• Work required: Reproduce exactly, with no pictures, each line from the opening of the material down through the line containing "black bowling pin: [247,98,313,246]".

• Provided material:

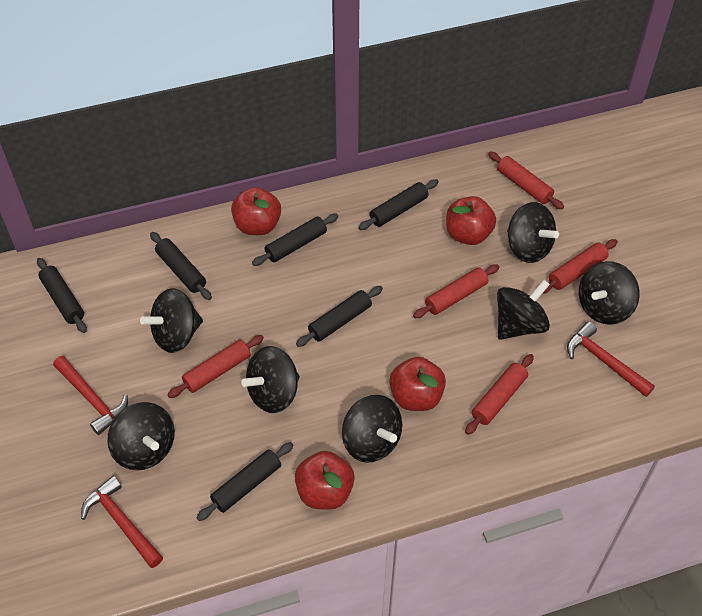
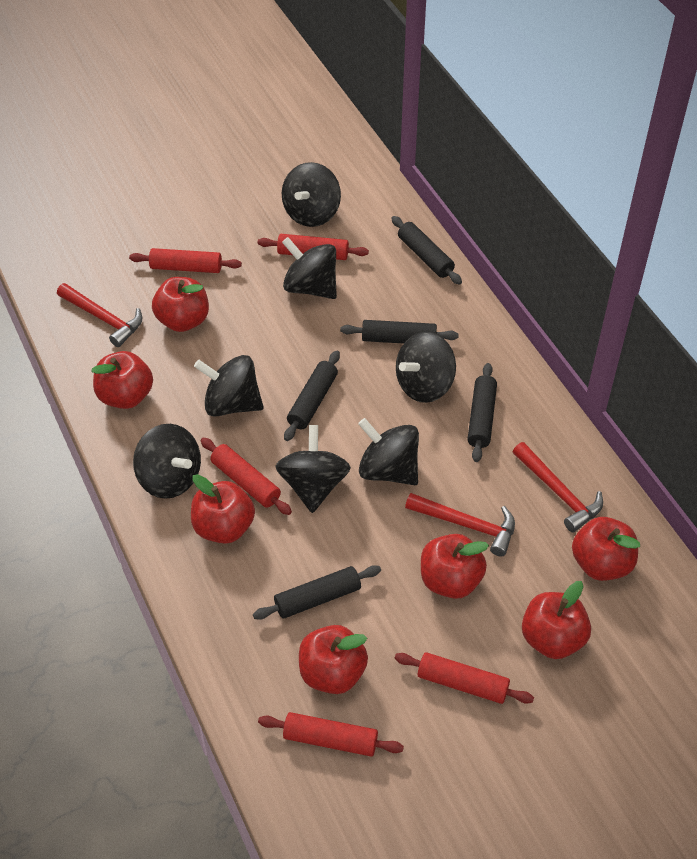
black rolling pin: [37,258,87,333] [150,232,212,300] [196,442,294,521] [252,214,339,266] [296,286,383,347] [358,179,439,230] = 6 -> [253,565,381,620] [284,351,340,441] [340,320,459,344] [391,216,462,285] [468,363,497,462] = 5
red apple: [231,187,281,235] [295,451,355,510] [389,357,446,411] [446,196,496,245] = 4 -> [92,351,153,409] [152,277,209,332] [191,474,255,544] [299,625,368,694] [421,534,489,599] [522,581,591,659] [572,517,640,581] = 7

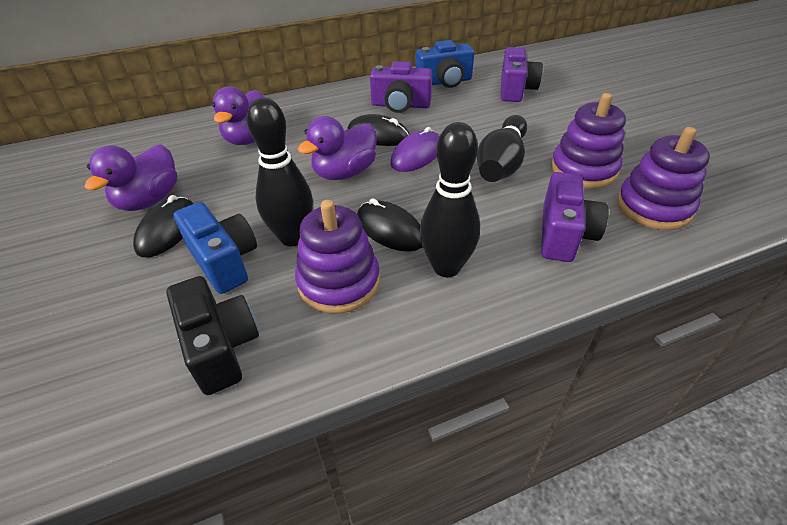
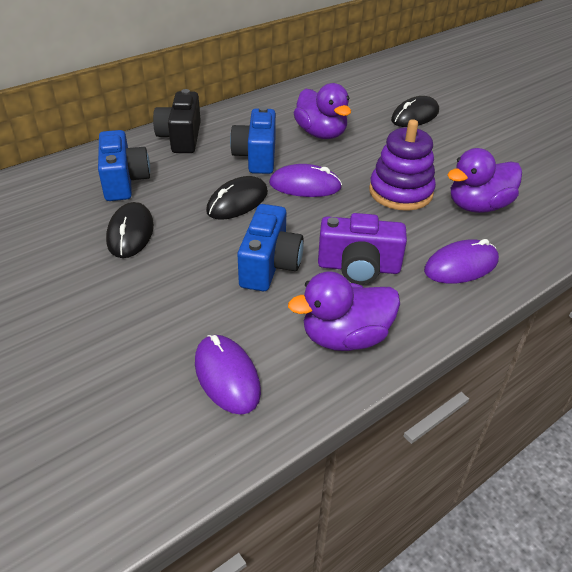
black bowling pin: [247,98,313,246] [420,122,480,277] [477,115,527,182] = 3 -> none = 0
blue camera: [173,202,257,294] [416,40,474,88] = 2 -> [98,130,150,201] [230,106,276,174] [237,204,304,291] = 3
purple camera: [370,61,432,113] [501,47,543,102] [541,172,609,262] = 3 -> [318,213,407,284] = 1
purple mouse: [390,127,440,172] = 1 -> [195,335,261,415] [269,164,342,197] [424,239,499,284] = 3
purple stacking toy: [295,200,380,314] [551,93,626,189] [617,127,710,230] = 3 -> [369,119,436,211] = 1

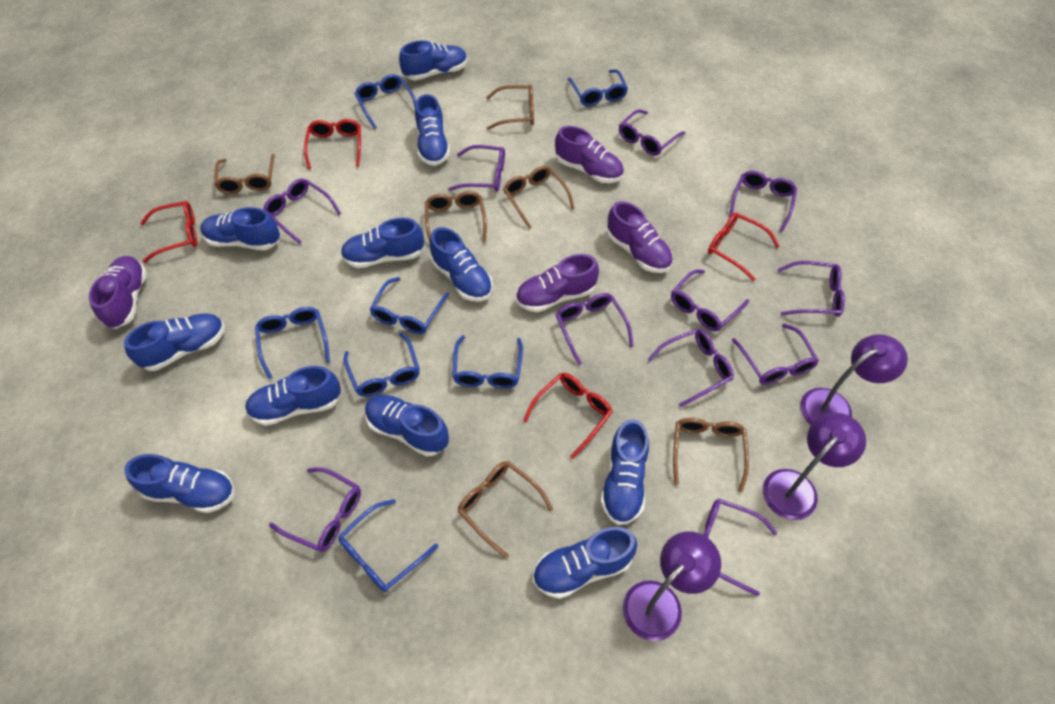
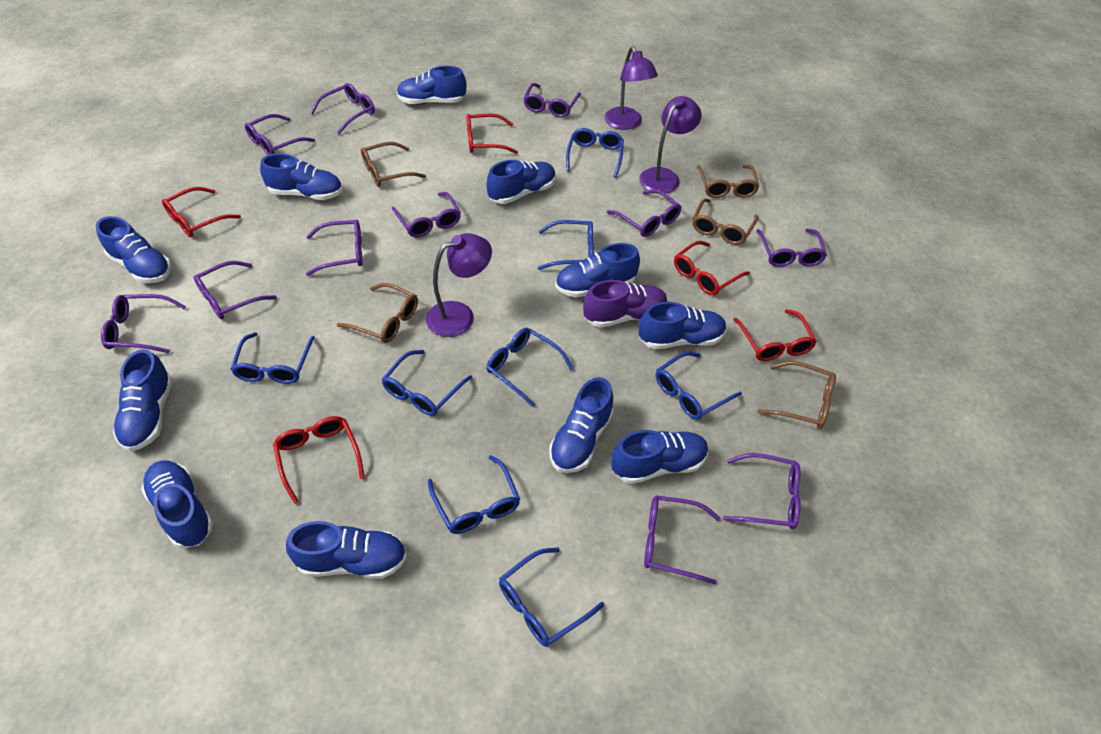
blue glasses: [255,307,330,379] [338,499,438,592] [343,333,420,397] [354,74,416,129] [369,277,449,334] [452,335,523,389] [568,69,628,106] = 7 -> [230,332,315,384] [381,350,472,416] [428,455,520,534] [486,328,573,407] [499,548,604,647] [538,220,594,270] [566,128,624,178] [656,351,742,420] = 8
brown glasses: [214,154,275,194] [425,191,487,243] [457,461,553,559] [486,85,534,130] [503,166,575,229] [673,418,749,493] = 6 -> [337,283,418,343] [361,142,426,187] [693,199,759,245] [697,165,759,198] [757,361,836,429] = 5
purple shoe: [89,256,147,329] [516,254,599,312] [555,126,624,183] [607,201,673,273] = 4 -> [583,280,668,328] = 1
red glasses: [140,201,198,263] [304,119,361,169] [523,373,612,459] [708,213,780,281] = 4 -> [162,187,241,237] [273,416,365,504] [466,114,518,154] [674,241,750,295] [733,309,817,361] = 5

• Final answer:
black rolling pin: [37,258,87,333] [150,232,212,300] [196,442,294,521] [252,214,339,266] [296,286,383,347] [358,179,439,230] = 6 -> [253,565,381,620] [284,351,340,441] [340,320,459,344] [391,216,462,285] [468,363,497,462] = 5
red apple: [231,187,281,235] [295,451,355,510] [389,357,446,411] [446,196,496,245] = 4 -> [92,351,153,409] [152,277,209,332] [191,474,255,544] [299,625,368,694] [421,534,489,599] [522,581,591,659] [572,517,640,581] = 7

black bowling pin: [247,98,313,246] [420,122,480,277] [477,115,527,182] = 3 -> none = 0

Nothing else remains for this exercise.